■ WHAT YOU HAVE TO DO
Scan the entries below for the word "KEYS" and copy every line where it turns up.

RECORDS PROVIDED START

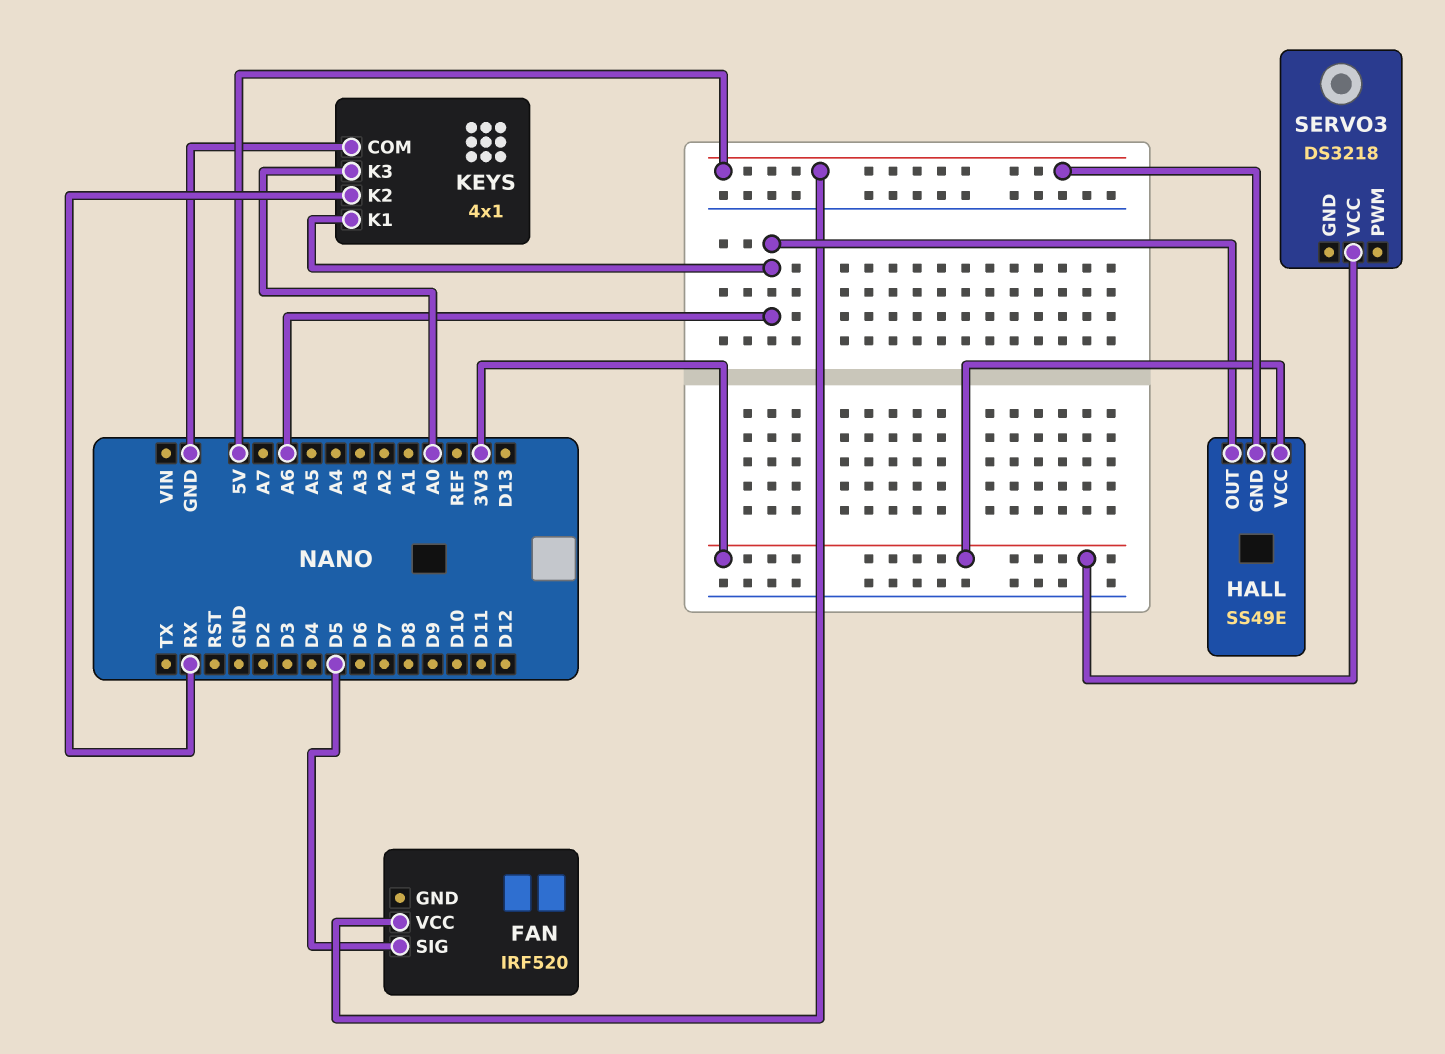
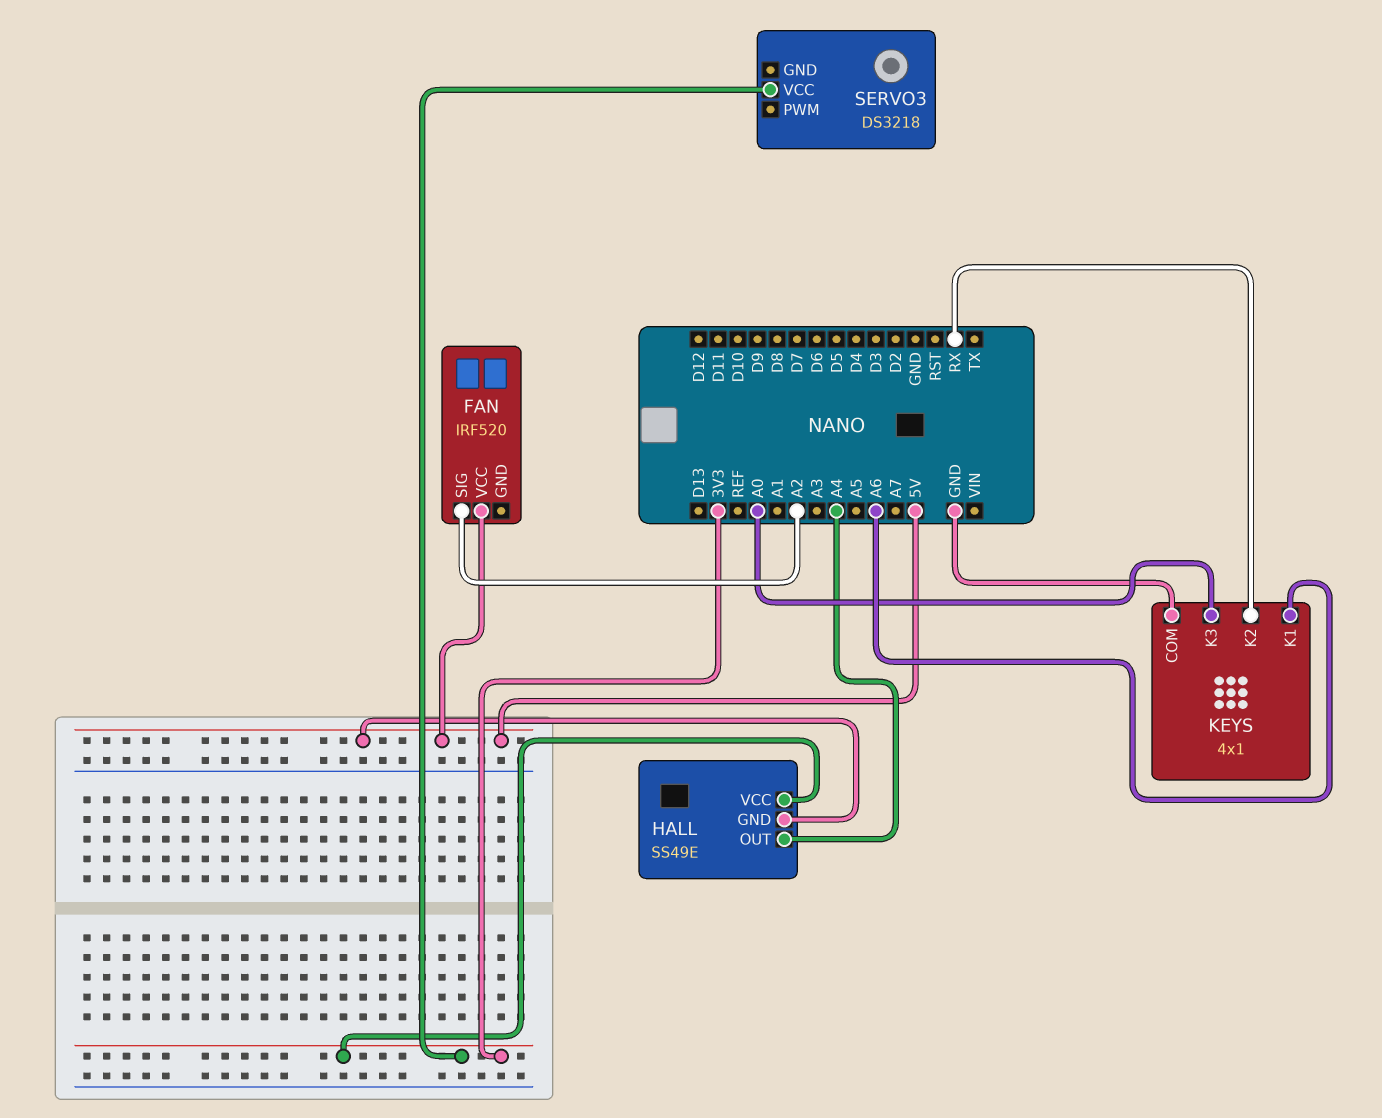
FAN pin SIG: D5 -> A2
HALL pin OUT: A6 -> A4

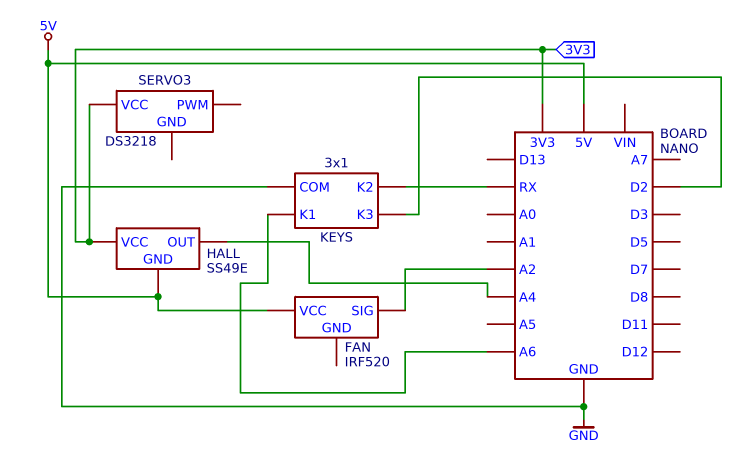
KEYS: 4x1 -> 3x1
KEYS pin K3: A0 -> D2

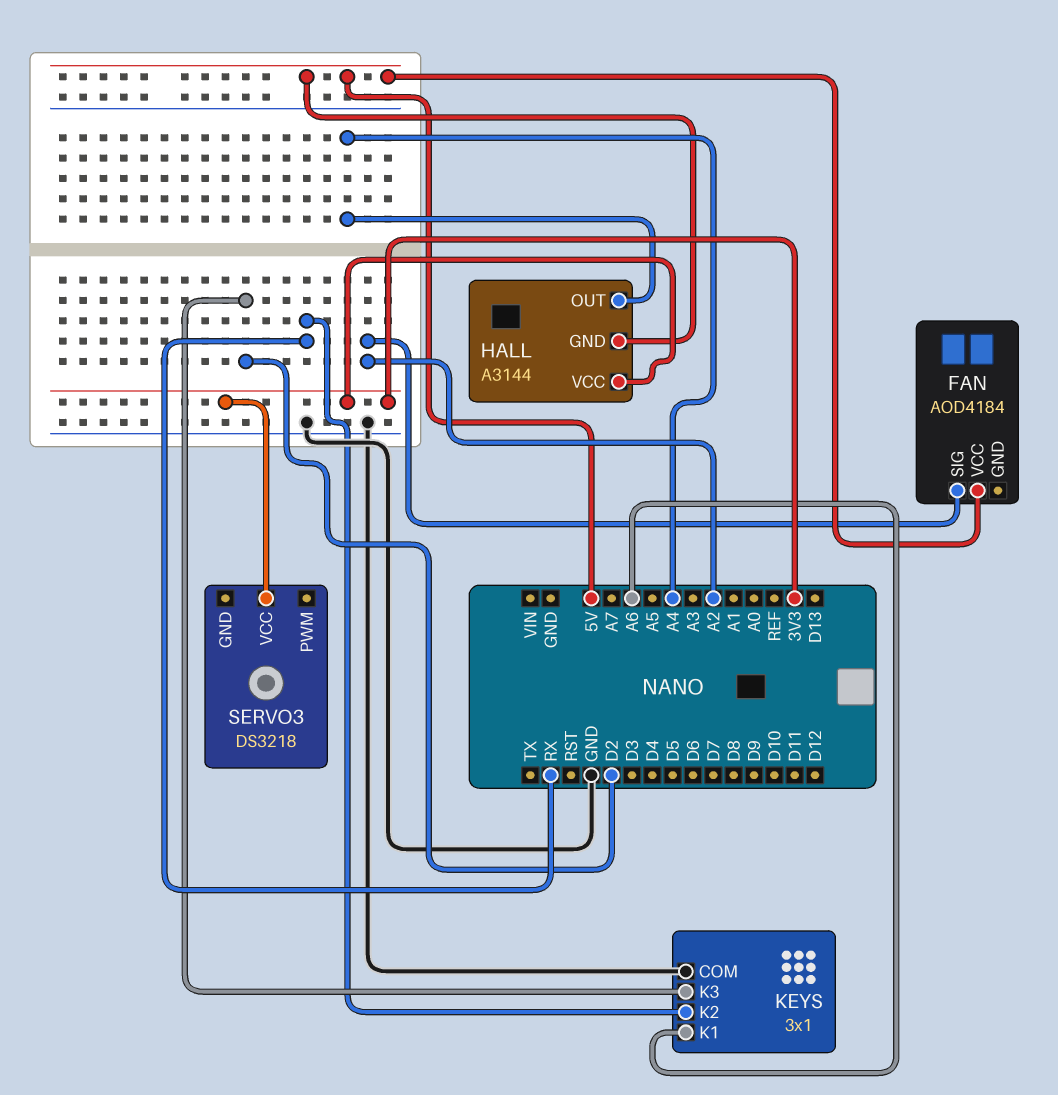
FAN: IRF520 -> AOD4184
HALL: SS49E -> A3144

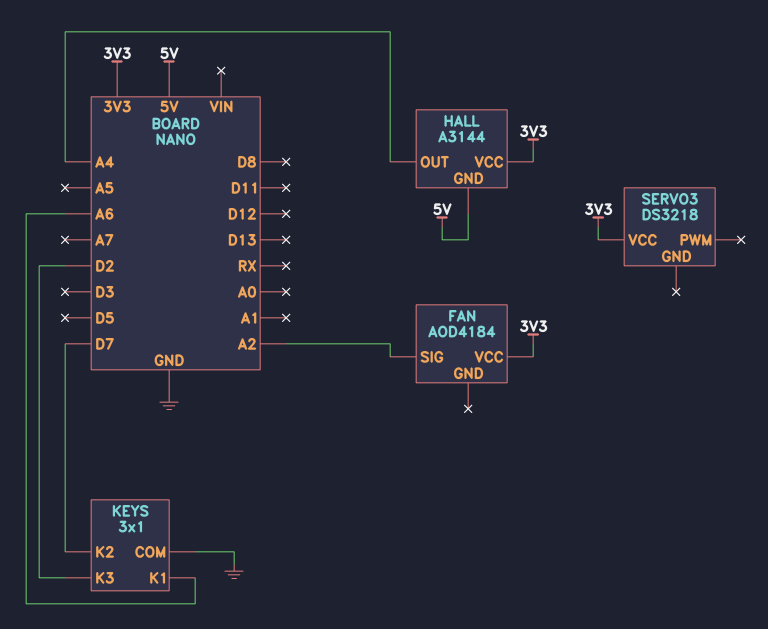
FAN pin VCC: 5V -> 3V3
KEYS pin K2: RX -> D7

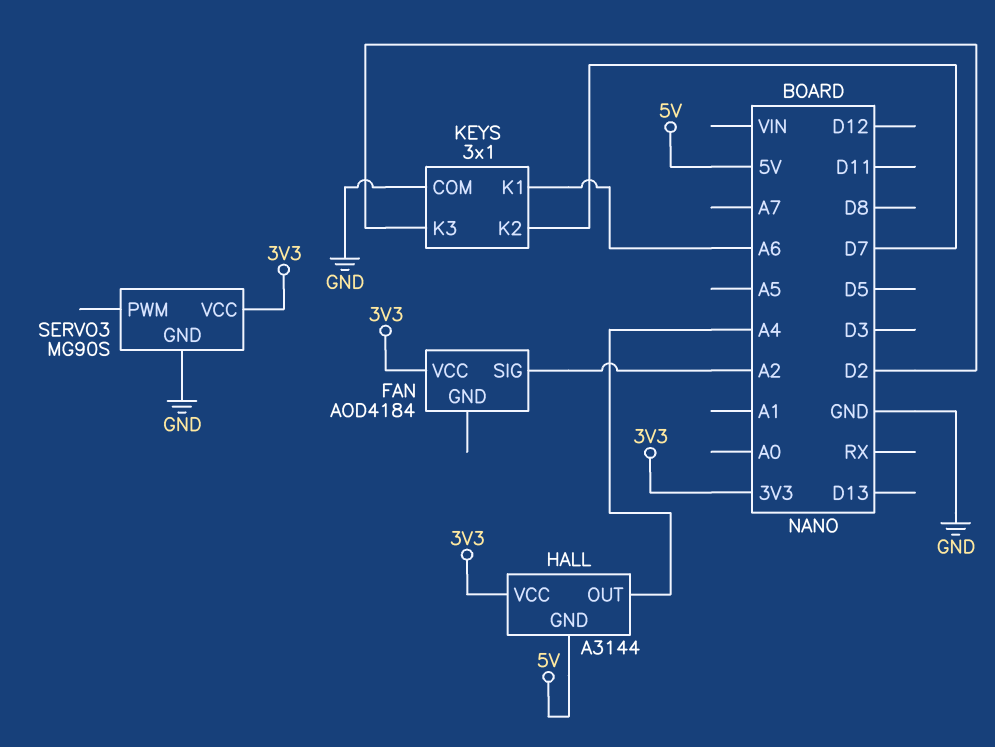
SERVO3: DS3218 -> MG90S
SERVO3 pin GND: none -> GND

RECORDS PROVIDED END

■ EXERCISE SOLUTION
KEYS: 4x1 -> 3x1
KEYS pin K3: A0 -> D2
KEYS pin K2: RX -> D7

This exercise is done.